- EXERCISE DETAILS: Please restate all of the records word for word, setting the pictures aside.

Scene comparison data
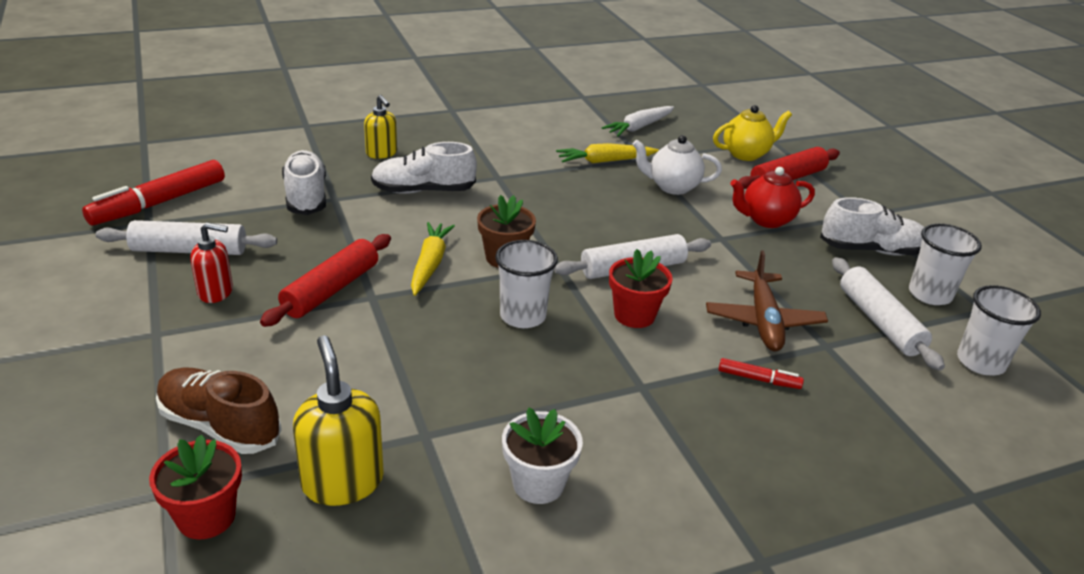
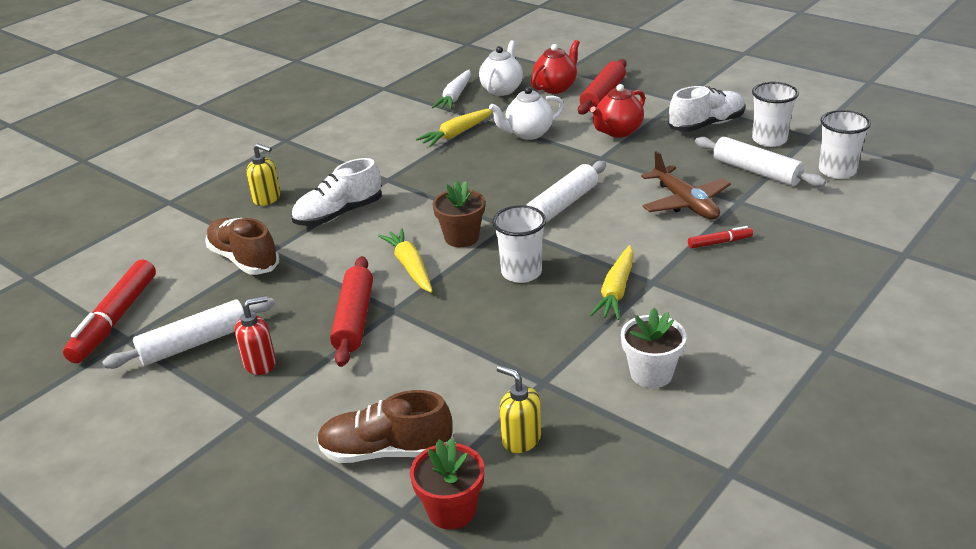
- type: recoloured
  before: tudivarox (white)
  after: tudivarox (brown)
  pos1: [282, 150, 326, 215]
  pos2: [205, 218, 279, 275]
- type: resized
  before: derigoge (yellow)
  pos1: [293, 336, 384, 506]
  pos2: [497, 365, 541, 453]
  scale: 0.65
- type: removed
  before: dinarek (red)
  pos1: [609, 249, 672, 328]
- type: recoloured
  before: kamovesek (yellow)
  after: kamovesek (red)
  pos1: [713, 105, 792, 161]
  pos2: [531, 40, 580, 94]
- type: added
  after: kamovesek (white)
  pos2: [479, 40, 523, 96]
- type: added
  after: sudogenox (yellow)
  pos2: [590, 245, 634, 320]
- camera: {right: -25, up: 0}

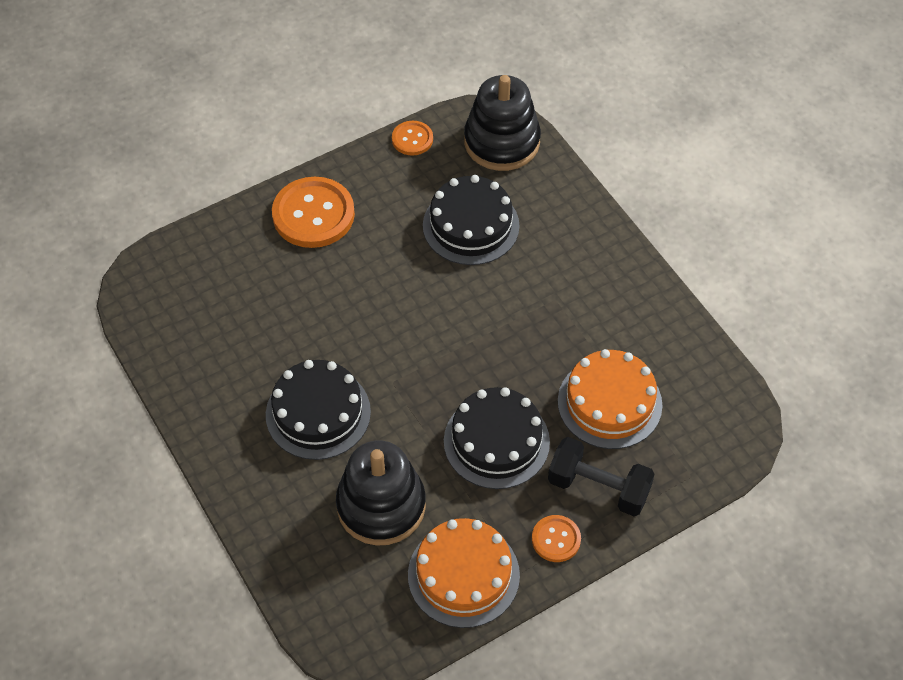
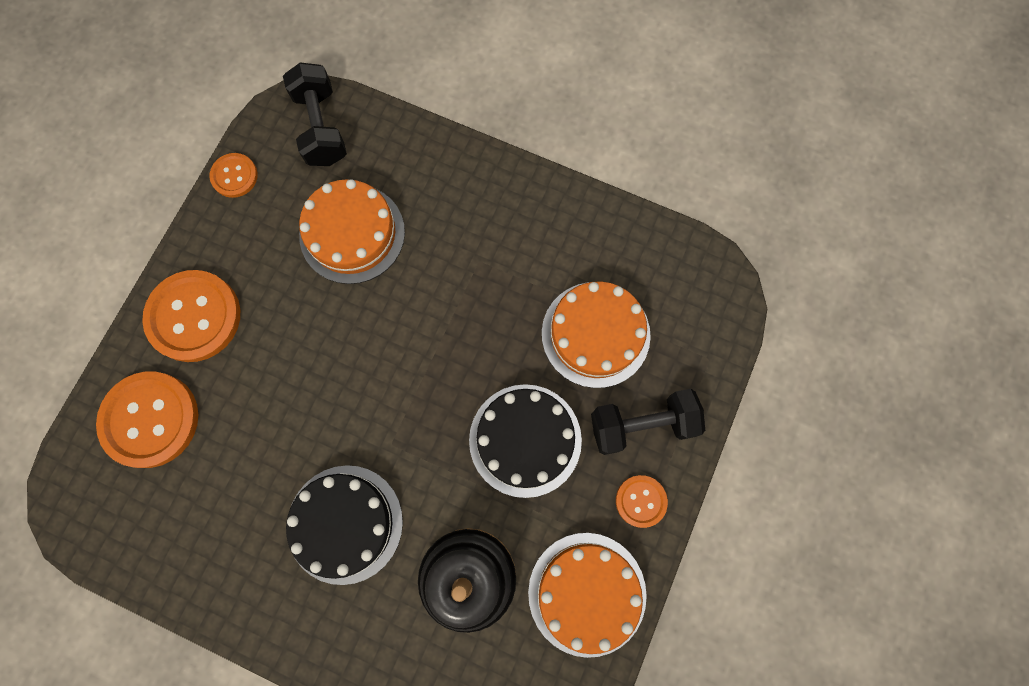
- type: recoloured
  before: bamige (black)
  after: bamige (orange)
  pos1: [423, 175, 520, 265]
  pos2: [299, 179, 405, 284]
- type: replaced
  before: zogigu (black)
  after:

- TASK OUTPUT:
- type: recoloured
  before: tudivarox (white)
  after: tudivarox (brown)
  pos1: [282, 150, 326, 215]
  pos2: [205, 218, 279, 275]
- type: resized
  before: derigoge (yellow)
  pos1: [293, 336, 384, 506]
  pos2: [497, 365, 541, 453]
  scale: 0.65
- type: removed
  before: dinarek (red)
  pos1: [609, 249, 672, 328]
- type: recoloured
  before: kamovesek (yellow)
  after: kamovesek (red)
  pos1: [713, 105, 792, 161]
  pos2: [531, 40, 580, 94]
- type: added
  after: kamovesek (white)
  pos2: [479, 40, 523, 96]
- type: added
  after: sudogenox (yellow)
  pos2: [590, 245, 634, 320]
- camera: {right: -25, up: 0}

- type: recoloured
  before: bamige (black)
  after: bamige (orange)
  pos1: [423, 175, 520, 265]
  pos2: [299, 179, 405, 284]
- type: replaced
  before: zogigu (black)
  after:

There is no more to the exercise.